→ **WHAT YOU SHOULD DO**
In your answer, set down the records below exactly as they stand, omitting pictures.

→ **PROVIDED INFORMATION**

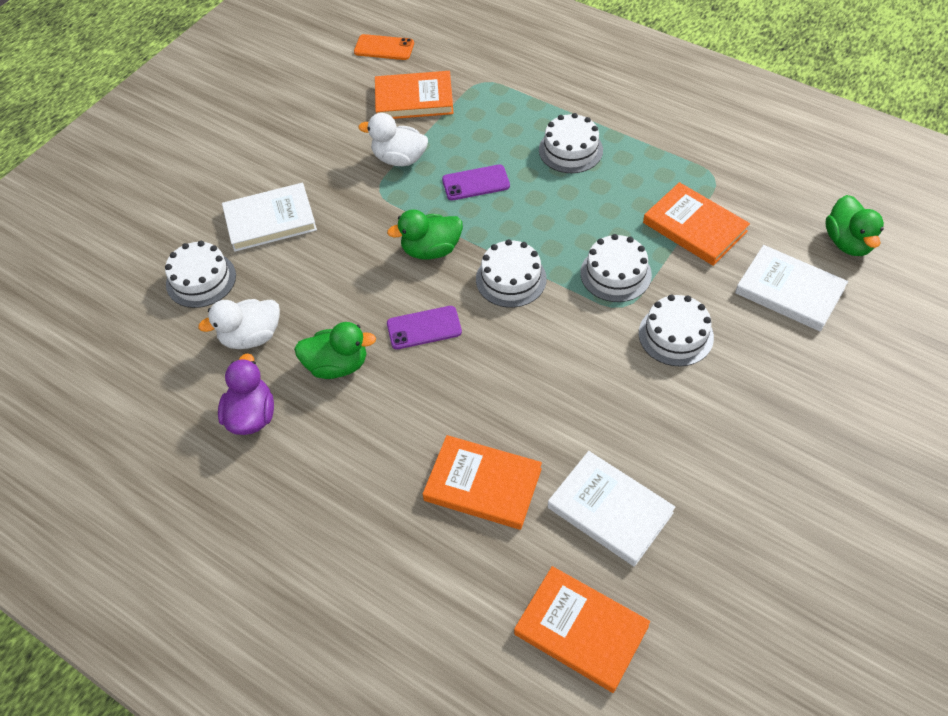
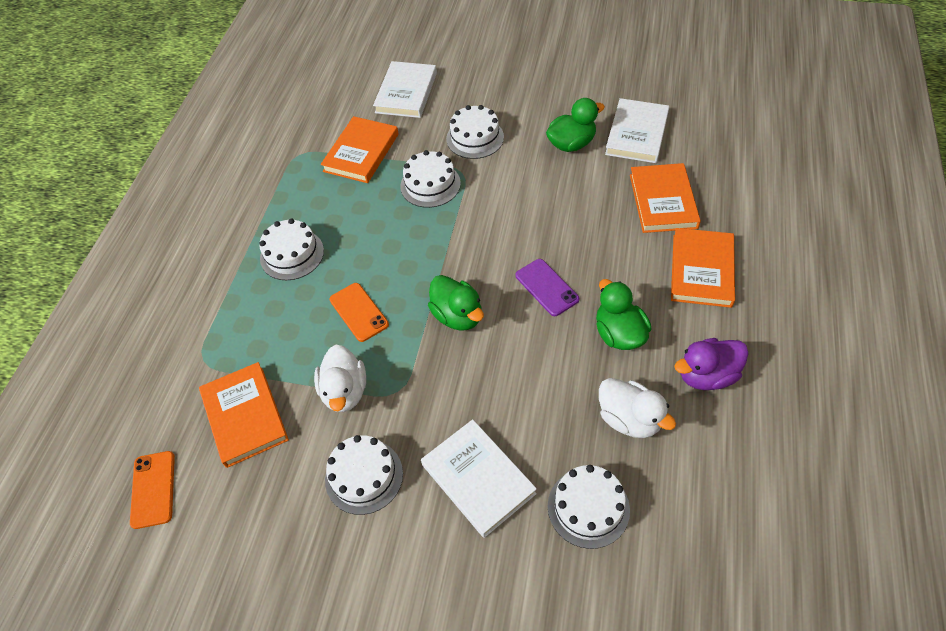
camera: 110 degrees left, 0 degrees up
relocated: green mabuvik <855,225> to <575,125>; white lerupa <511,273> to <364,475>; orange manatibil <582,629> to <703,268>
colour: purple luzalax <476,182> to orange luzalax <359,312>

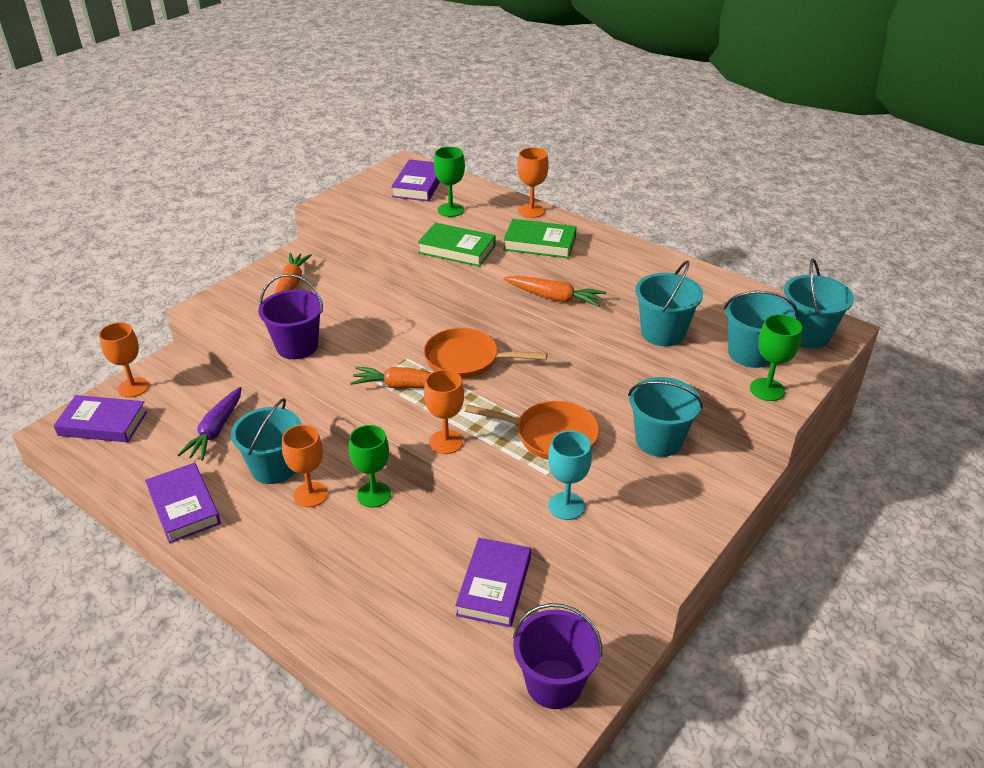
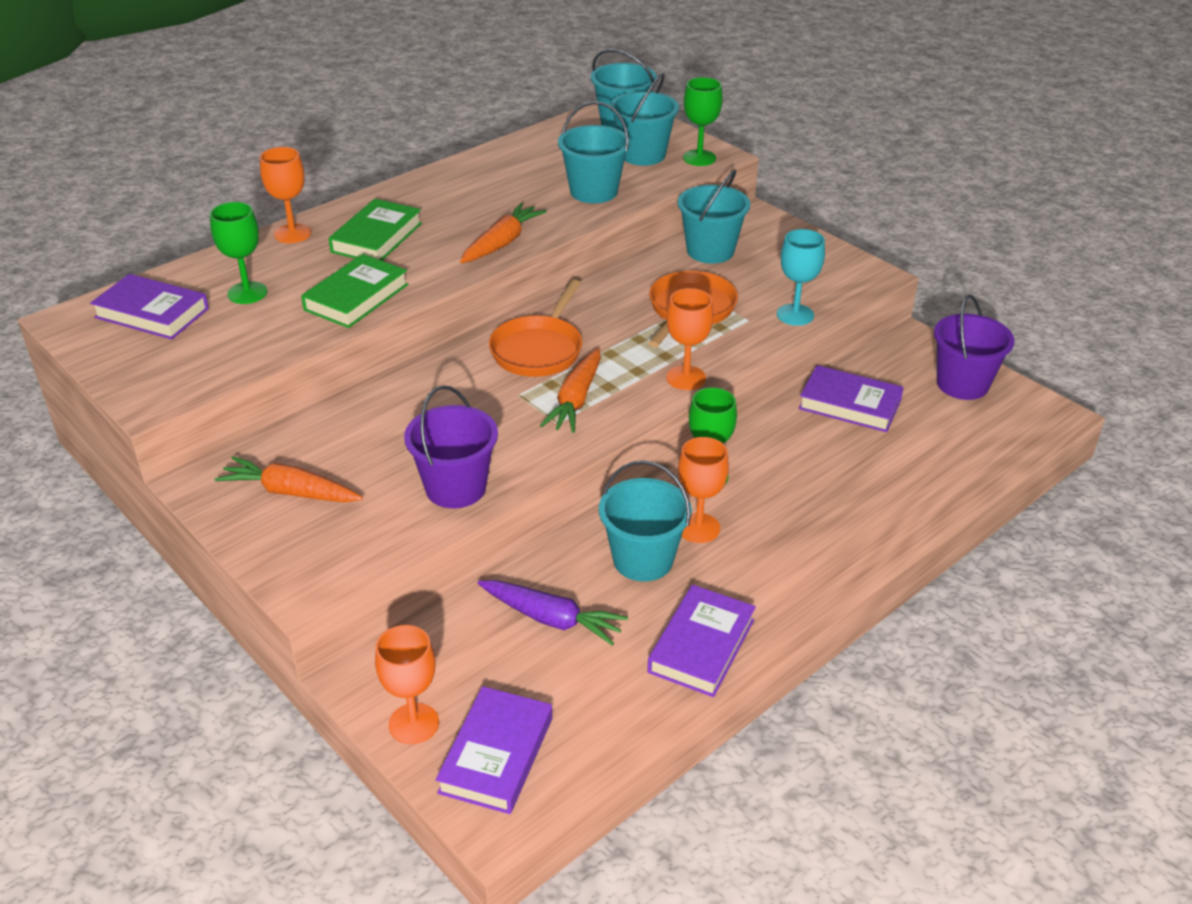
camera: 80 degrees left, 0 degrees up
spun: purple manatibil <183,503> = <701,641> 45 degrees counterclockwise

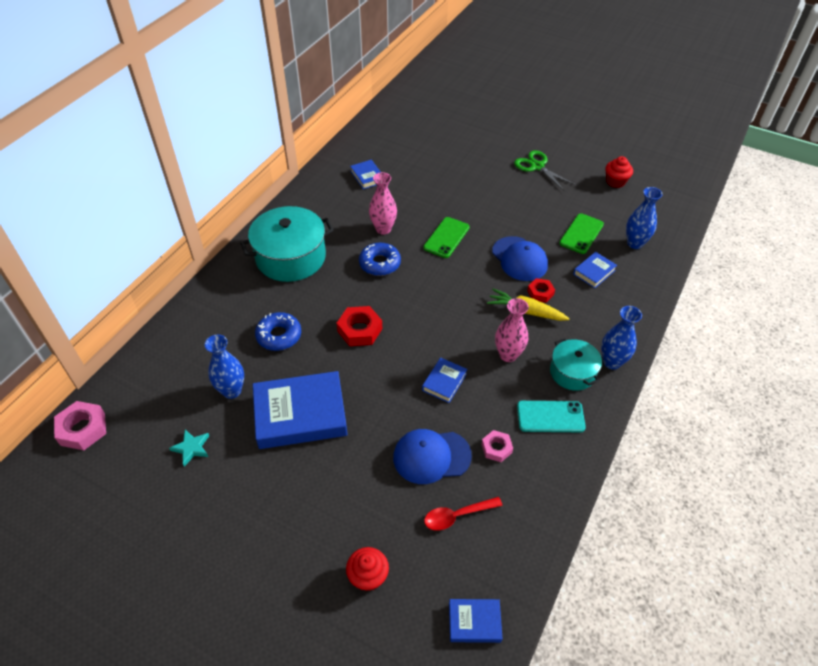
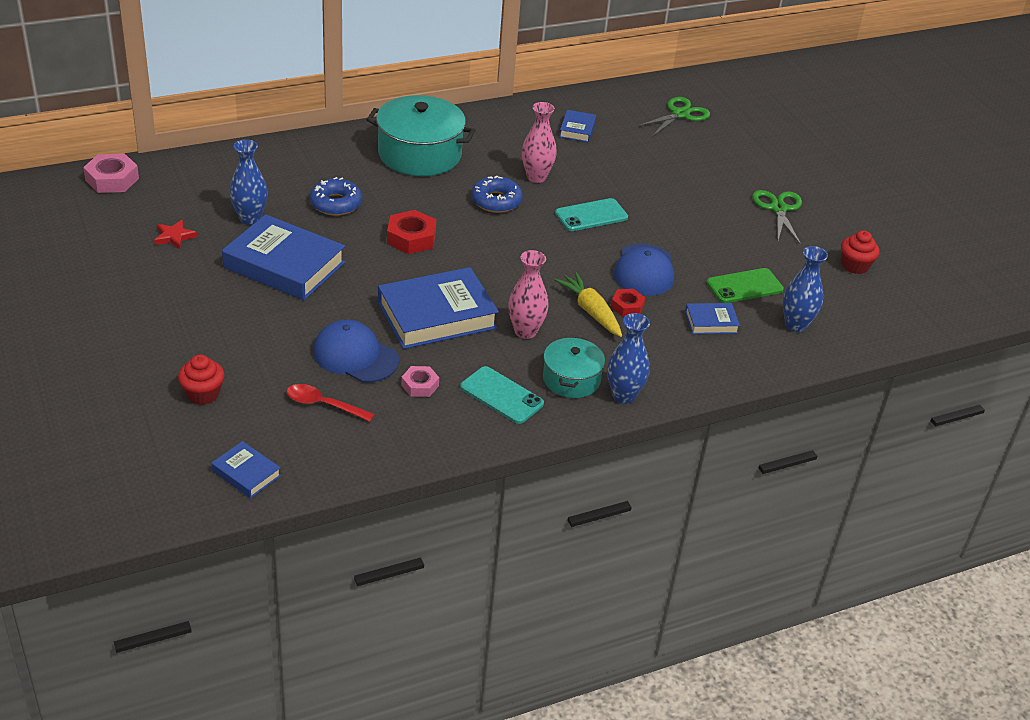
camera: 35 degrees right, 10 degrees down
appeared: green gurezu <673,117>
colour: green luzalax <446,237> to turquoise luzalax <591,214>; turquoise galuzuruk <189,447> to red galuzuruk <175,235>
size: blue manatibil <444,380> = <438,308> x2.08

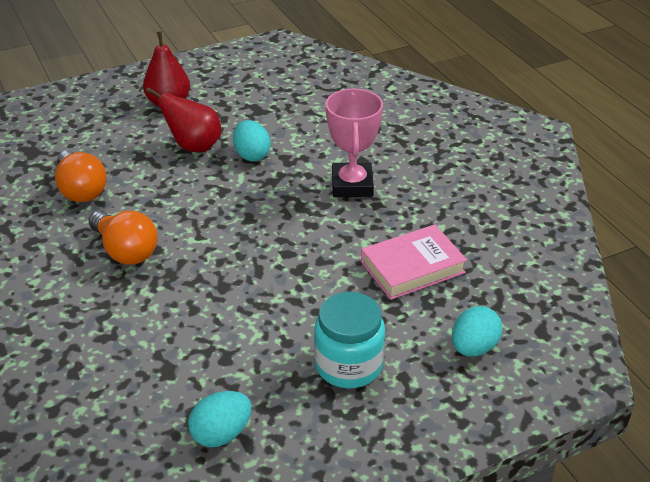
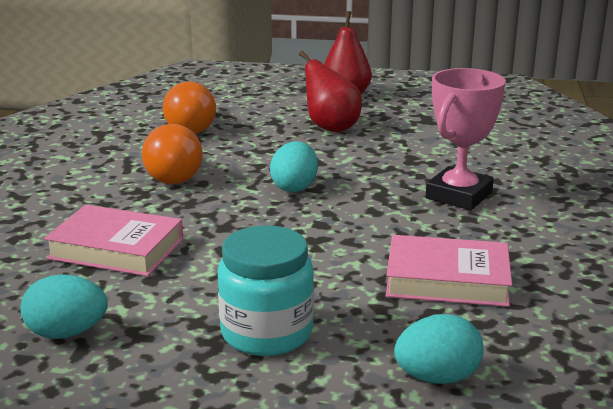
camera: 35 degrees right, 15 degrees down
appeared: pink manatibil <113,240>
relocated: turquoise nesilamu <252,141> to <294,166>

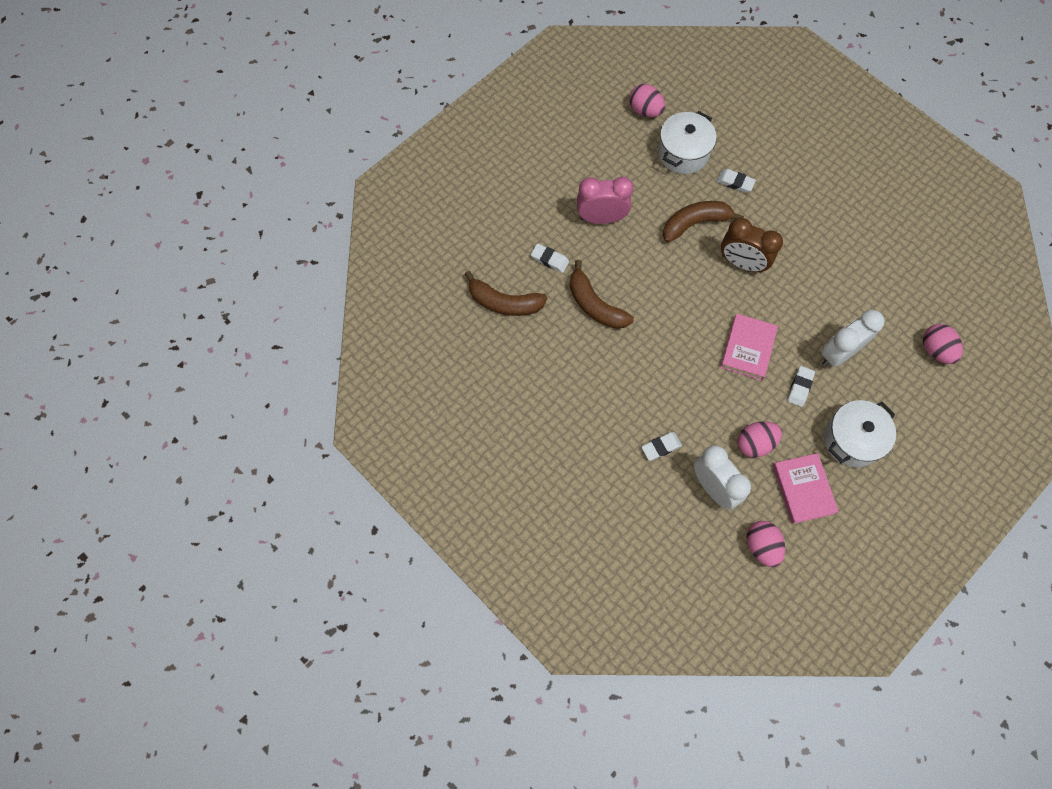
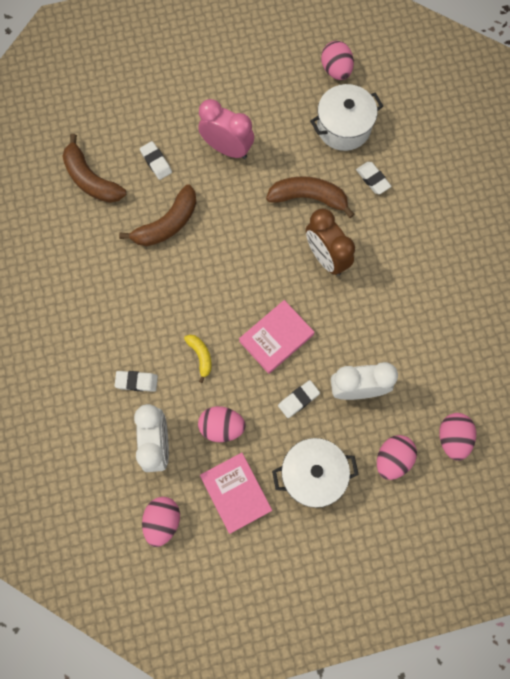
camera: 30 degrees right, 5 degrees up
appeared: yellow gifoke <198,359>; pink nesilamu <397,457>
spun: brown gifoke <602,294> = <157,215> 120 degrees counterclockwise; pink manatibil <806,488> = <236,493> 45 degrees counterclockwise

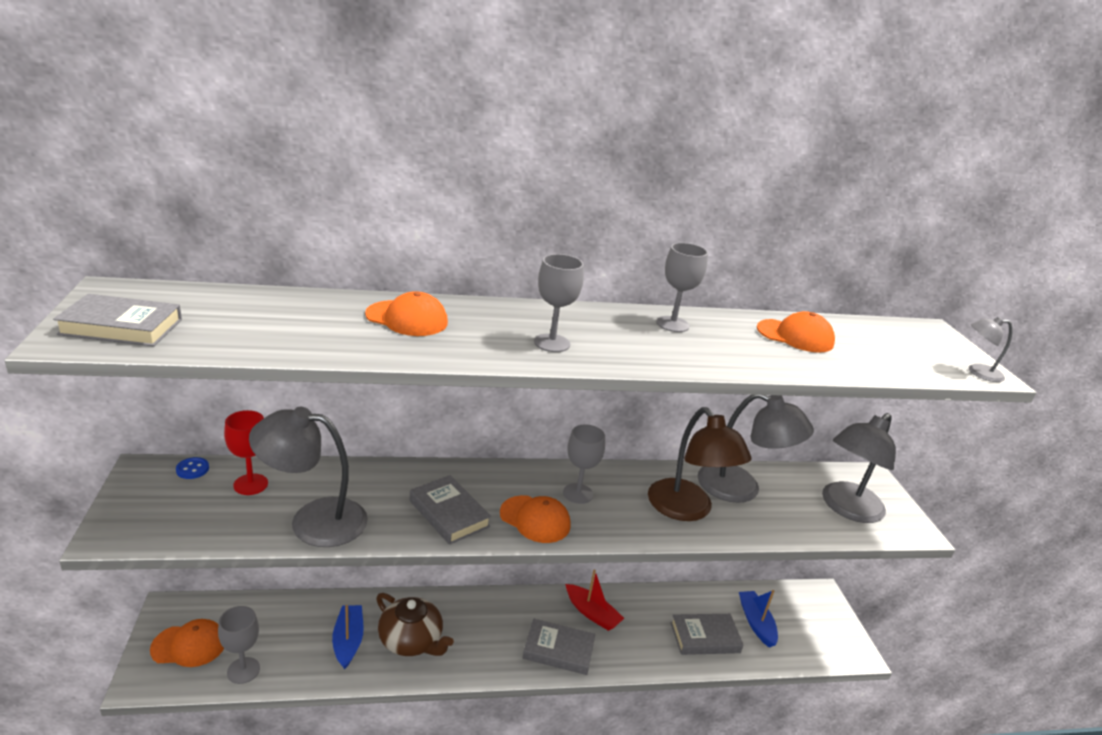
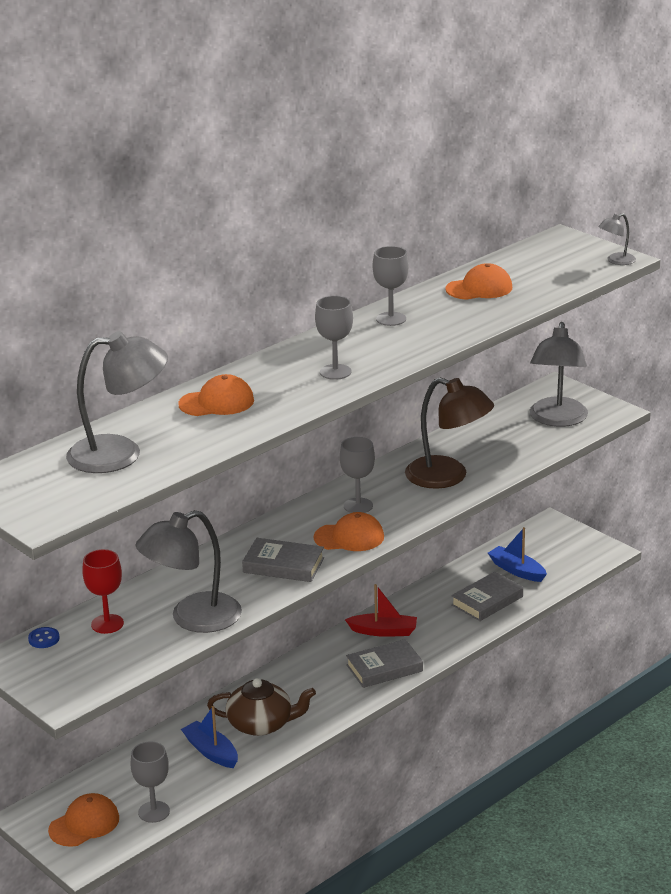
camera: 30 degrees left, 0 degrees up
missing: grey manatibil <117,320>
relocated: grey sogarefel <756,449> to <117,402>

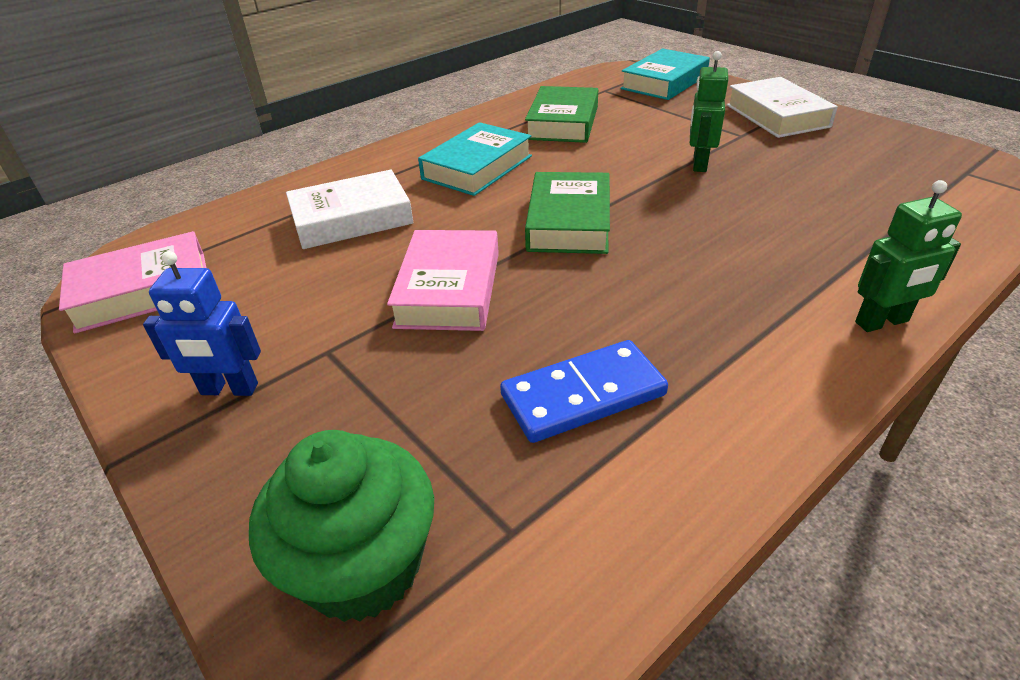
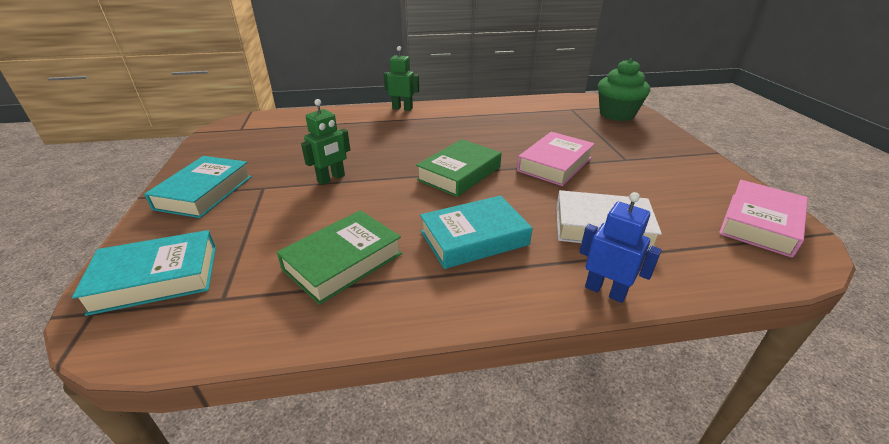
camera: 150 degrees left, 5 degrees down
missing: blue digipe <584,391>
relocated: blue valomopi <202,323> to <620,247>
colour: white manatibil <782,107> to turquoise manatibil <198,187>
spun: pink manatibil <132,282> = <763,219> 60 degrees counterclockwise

→ **RESPONSE TO THE TASK**
camera: 110 degrees left, 0 degrees up
relocated: green mabuvik <855,225> to <575,125>; white lerupa <511,273> to <364,475>; orange manatibil <582,629> to <703,268>
colour: purple luzalax <476,182> to orange luzalax <359,312>

camera: 80 degrees left, 0 degrees up
spun: purple manatibil <183,503> = <701,641> 45 degrees counterclockwise

camera: 35 degrees right, 10 degrees down
appeared: green gurezu <673,117>
colour: green luzalax <446,237> to turquoise luzalax <591,214>; turquoise galuzuruk <189,447> to red galuzuruk <175,235>
size: blue manatibil <444,380> = <438,308> x2.08

camera: 35 degrees right, 15 degrees down
appeared: pink manatibil <113,240>
relocated: turquoise nesilamu <252,141> to <294,166>

camera: 30 degrees right, 5 degrees up
appeared: yellow gifoke <198,359>; pink nesilamu <397,457>
spun: brown gifoke <602,294> = <157,215> 120 degrees counterclockwise; pink manatibil <806,488> = <236,493> 45 degrees counterclockwise

camera: 30 degrees left, 0 degrees up
missing: grey manatibil <117,320>
relocated: grey sogarefel <756,449> to <117,402>

camera: 150 degrees left, 5 degrees down
missing: blue digipe <584,391>
relocated: blue valomopi <202,323> to <620,247>
colour: white manatibil <782,107> to turquoise manatibil <198,187>
spun: pink manatibil <132,282> = <763,219> 60 degrees counterclockwise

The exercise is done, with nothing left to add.